■ TASK DIRECTIONS
For each line below, check for "camera"; give only the total of lines where it occurs.

■ AVAILABLE DATA
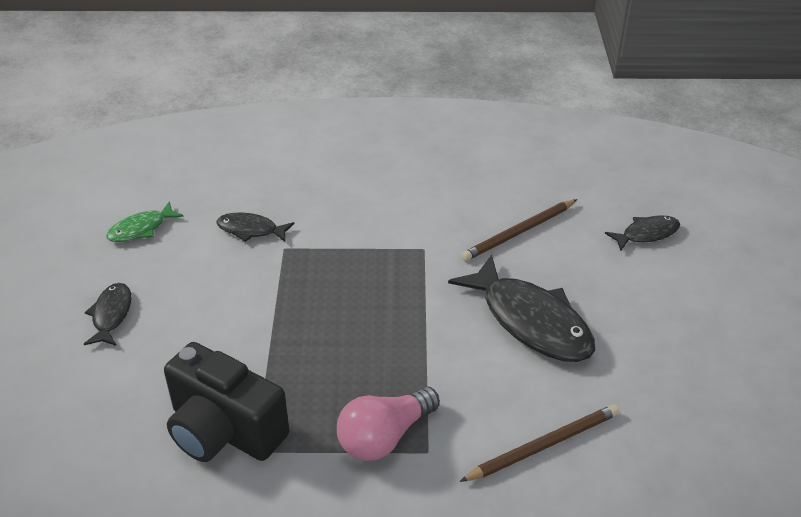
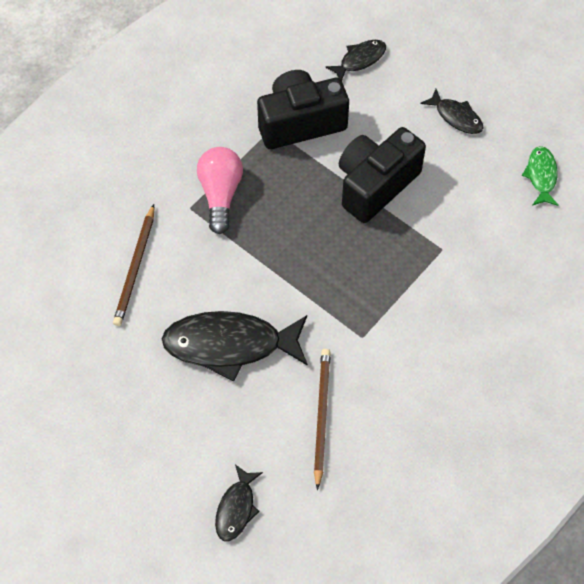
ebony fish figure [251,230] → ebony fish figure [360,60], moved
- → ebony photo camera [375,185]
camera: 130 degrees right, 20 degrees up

■ RESULT BELOW
2